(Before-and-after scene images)
______________________________
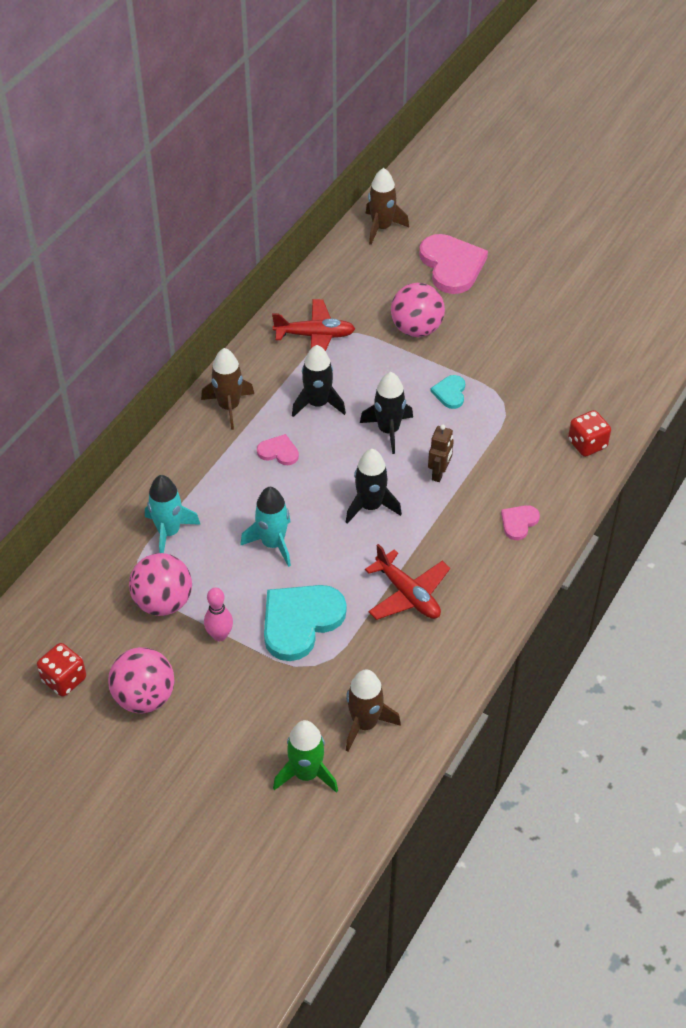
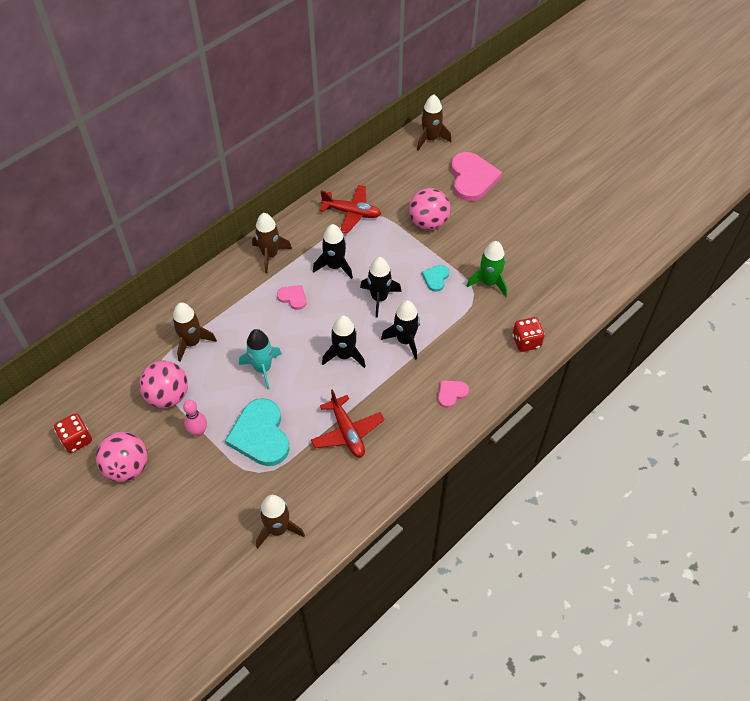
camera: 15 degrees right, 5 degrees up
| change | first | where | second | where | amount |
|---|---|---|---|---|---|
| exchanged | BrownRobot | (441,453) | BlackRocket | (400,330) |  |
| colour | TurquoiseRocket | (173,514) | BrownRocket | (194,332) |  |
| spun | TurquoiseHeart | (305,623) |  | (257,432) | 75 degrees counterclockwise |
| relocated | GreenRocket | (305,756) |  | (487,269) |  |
______________________________
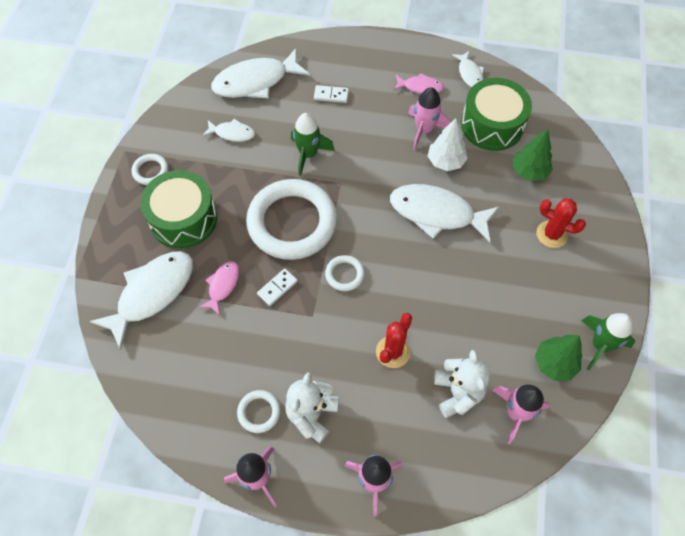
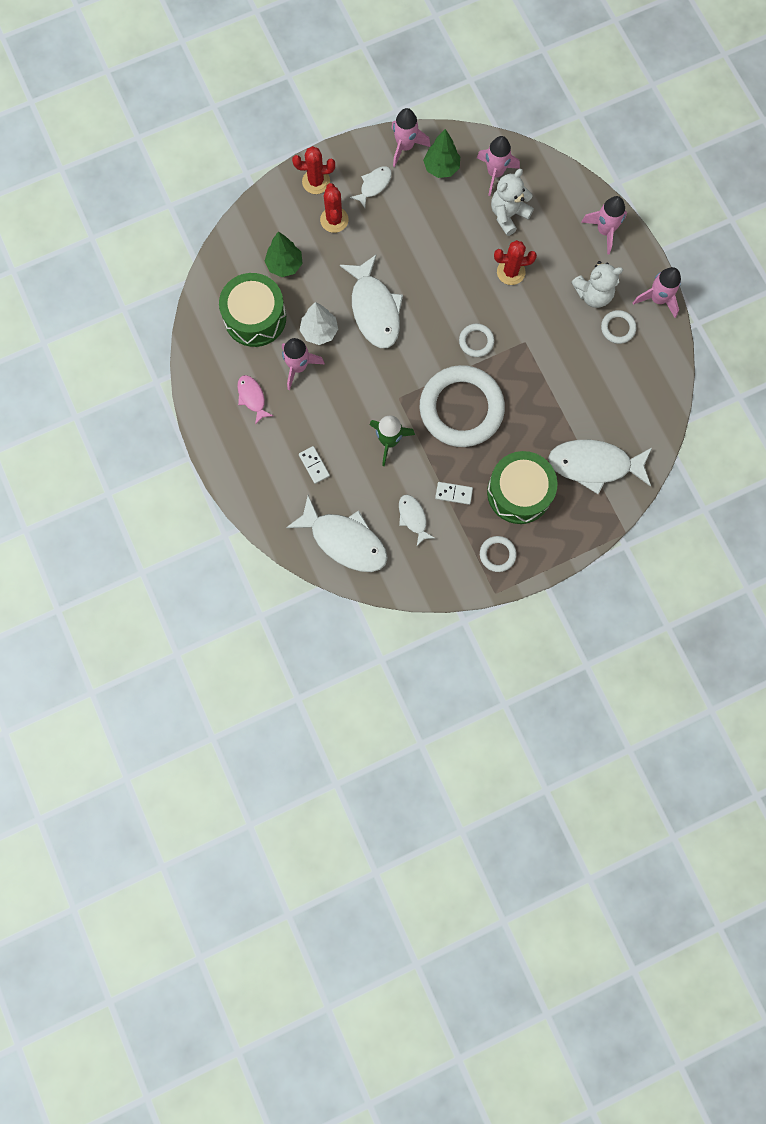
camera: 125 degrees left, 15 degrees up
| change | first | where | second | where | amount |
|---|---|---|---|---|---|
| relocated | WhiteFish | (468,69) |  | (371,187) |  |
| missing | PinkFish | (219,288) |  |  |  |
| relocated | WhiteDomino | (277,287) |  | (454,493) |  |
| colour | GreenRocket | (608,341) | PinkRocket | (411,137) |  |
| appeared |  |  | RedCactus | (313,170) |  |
______________________________
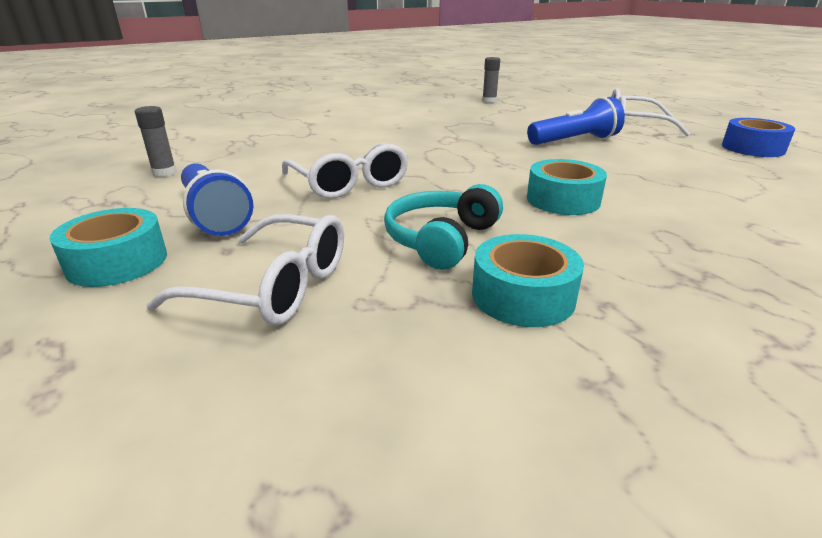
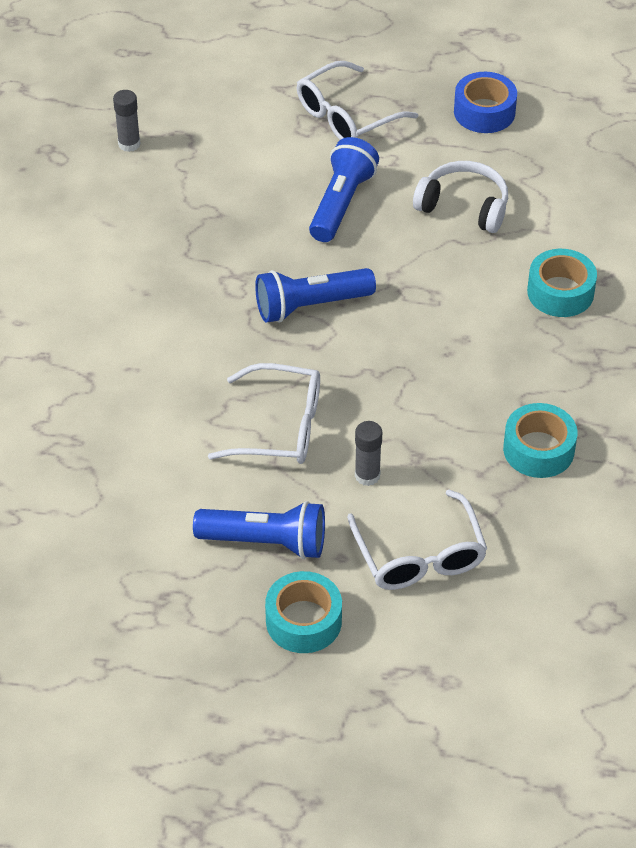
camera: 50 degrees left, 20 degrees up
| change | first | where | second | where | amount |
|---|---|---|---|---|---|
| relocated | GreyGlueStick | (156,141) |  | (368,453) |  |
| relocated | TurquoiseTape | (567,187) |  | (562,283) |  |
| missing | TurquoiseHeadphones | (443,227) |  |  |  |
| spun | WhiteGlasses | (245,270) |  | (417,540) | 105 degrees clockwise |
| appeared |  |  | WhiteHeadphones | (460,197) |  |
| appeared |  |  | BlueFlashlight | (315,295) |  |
______________________________
## About this task
Please transcribe only the lines in the records above running from the line that has "camera: 15 degrees right, 5 degrees up" through the line that has "relocated | GreenRocket", both included, exactly as they appear.

## The answer
camera: 15 degrees right, 5 degrees up
| change | first | where | second | where | amount |
|---|---|---|---|---|---|
| exchanged | BrownRobot | (441,453) | BlackRocket | (400,330) |  |
| colour | TurquoiseRocket | (173,514) | BrownRocket | (194,332) |  |
| spun | TurquoiseHeart | (305,623) |  | (257,432) | 75 degrees counterclockwise |
| relocated | GreenRocket | (305,756) |  | (487,269) |  |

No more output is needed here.